The task. Restate the whole listing below word for word and keep the images out.
BEGIN Supplied material
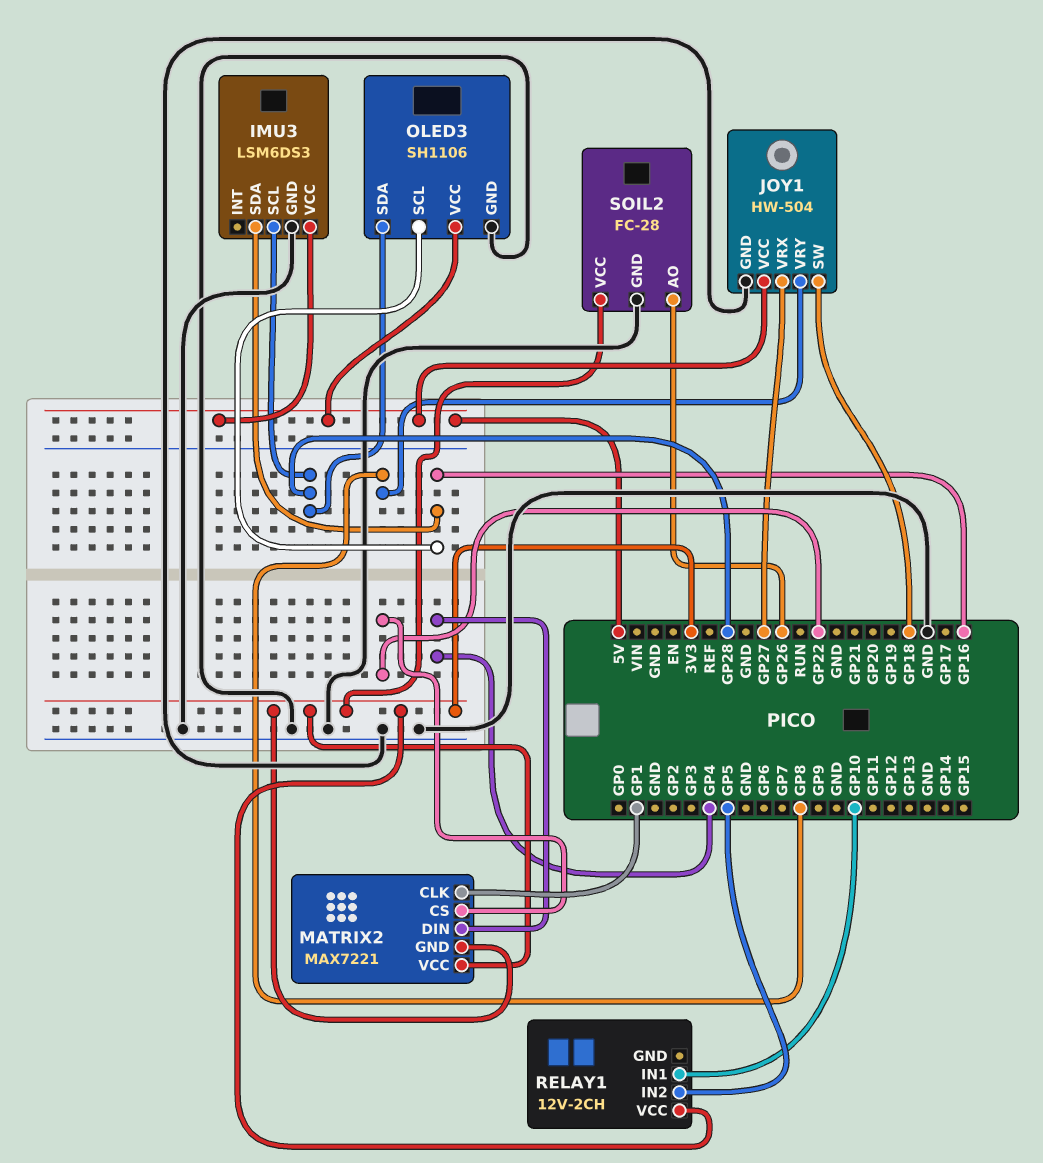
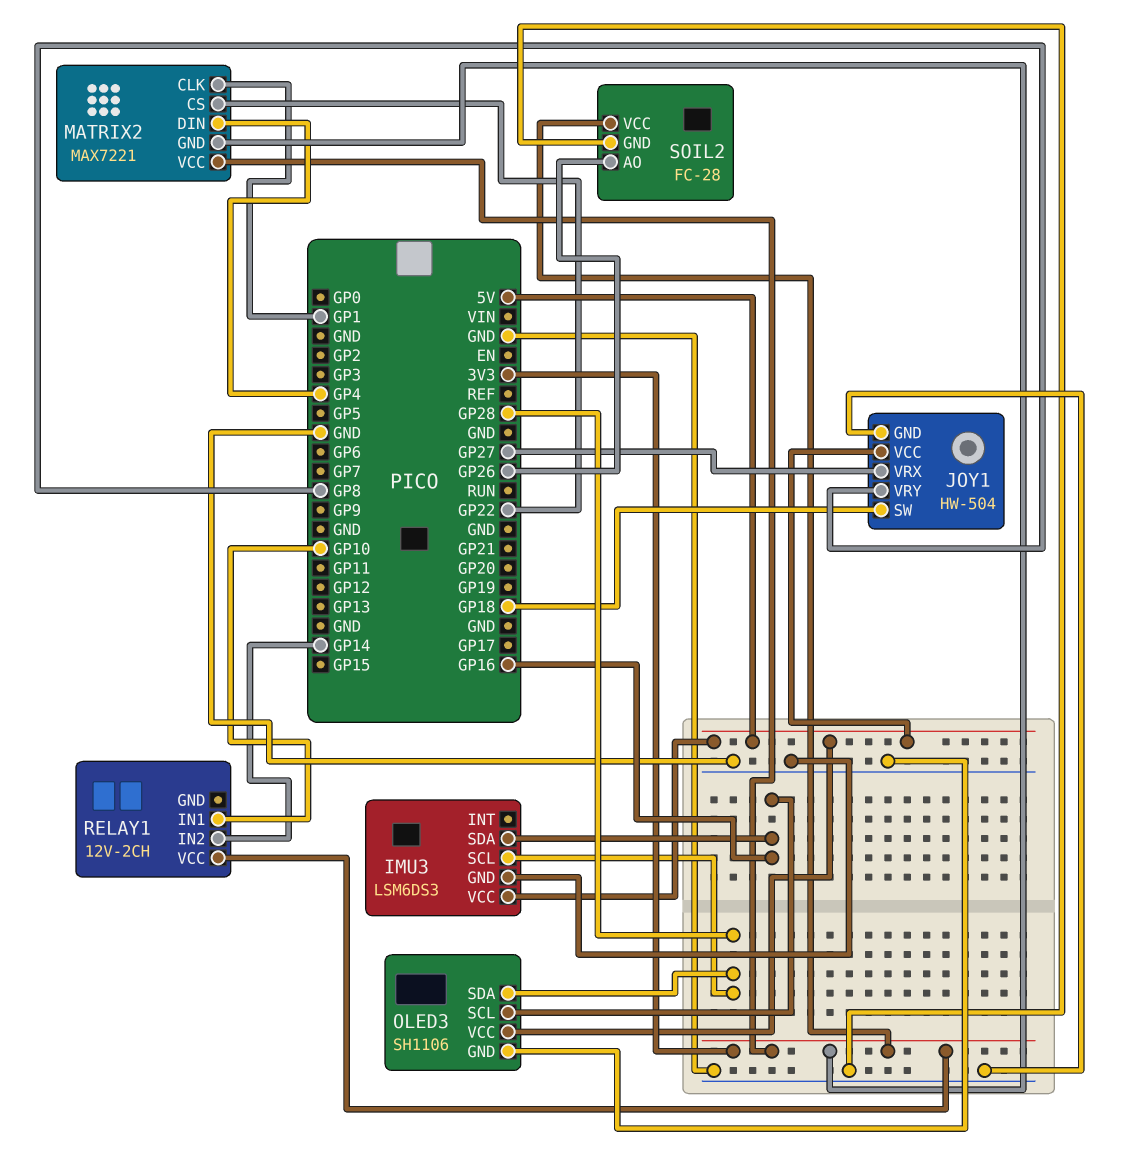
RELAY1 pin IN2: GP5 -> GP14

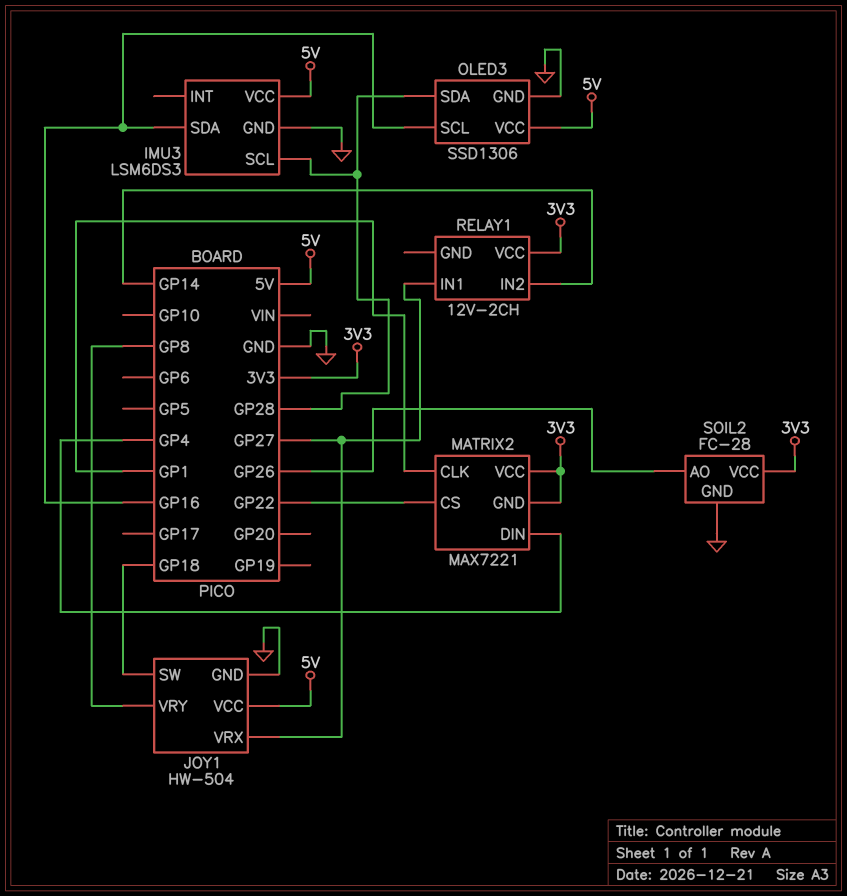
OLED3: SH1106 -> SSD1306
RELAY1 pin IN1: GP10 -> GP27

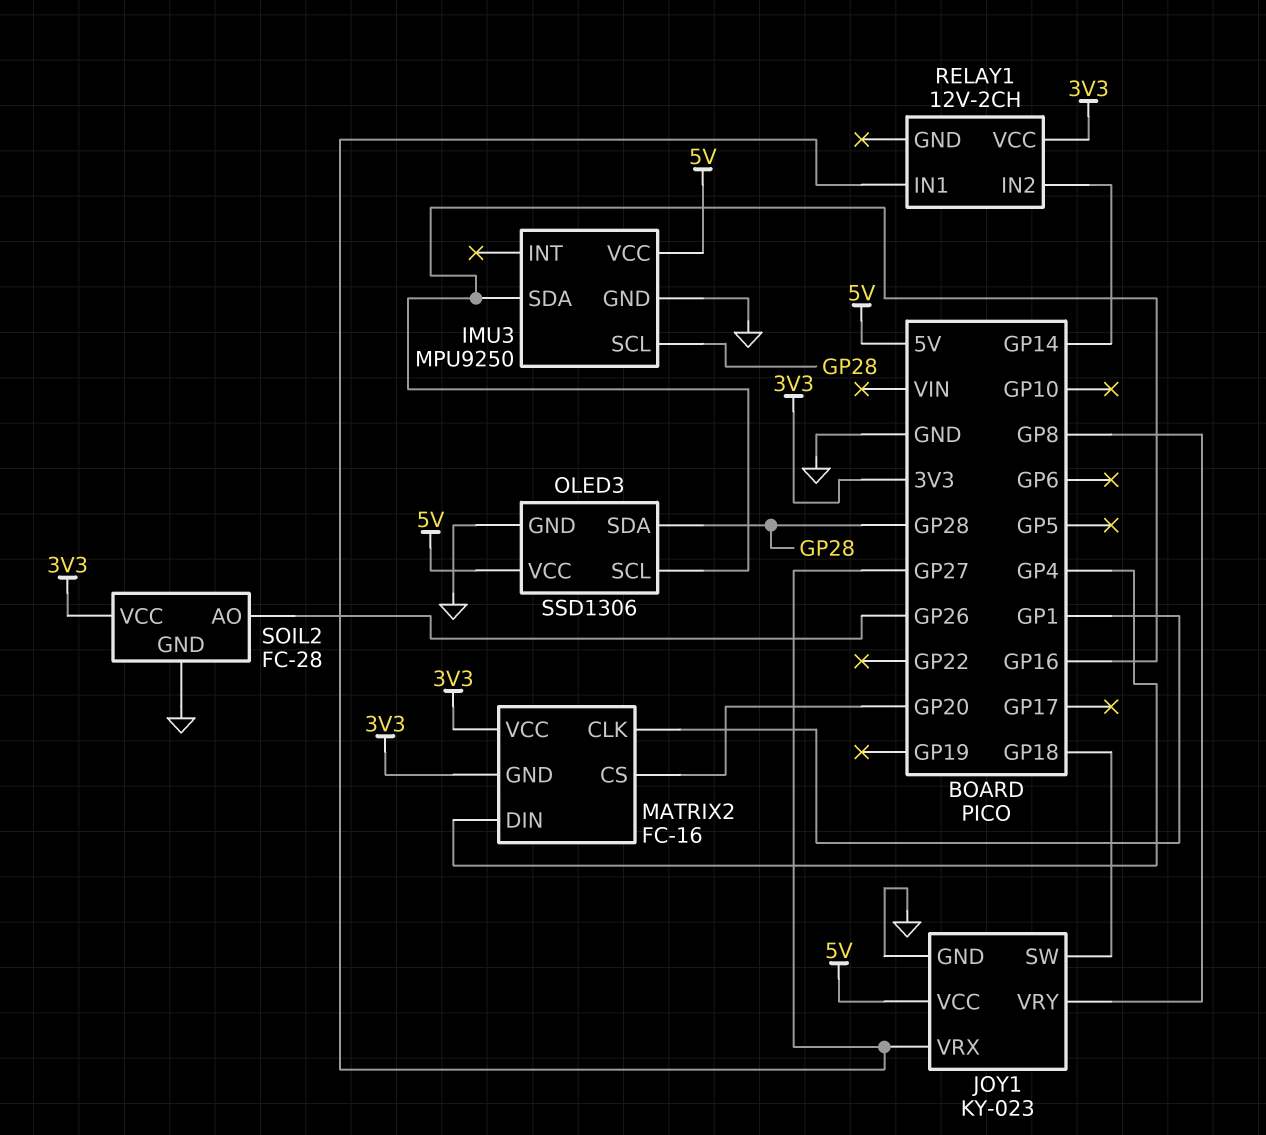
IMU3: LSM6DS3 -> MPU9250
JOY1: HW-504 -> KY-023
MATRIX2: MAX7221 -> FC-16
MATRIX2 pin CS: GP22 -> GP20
END Supplied material
Output below.
RELAY1 pin IN2: GP5 -> GP14

OLED3: SH1106 -> SSD1306
RELAY1 pin IN1: GP10 -> GP27

IMU3: LSM6DS3 -> MPU9250
JOY1: HW-504 -> KY-023
MATRIX2: MAX7221 -> FC-16
MATRIX2 pin CS: GP22 -> GP20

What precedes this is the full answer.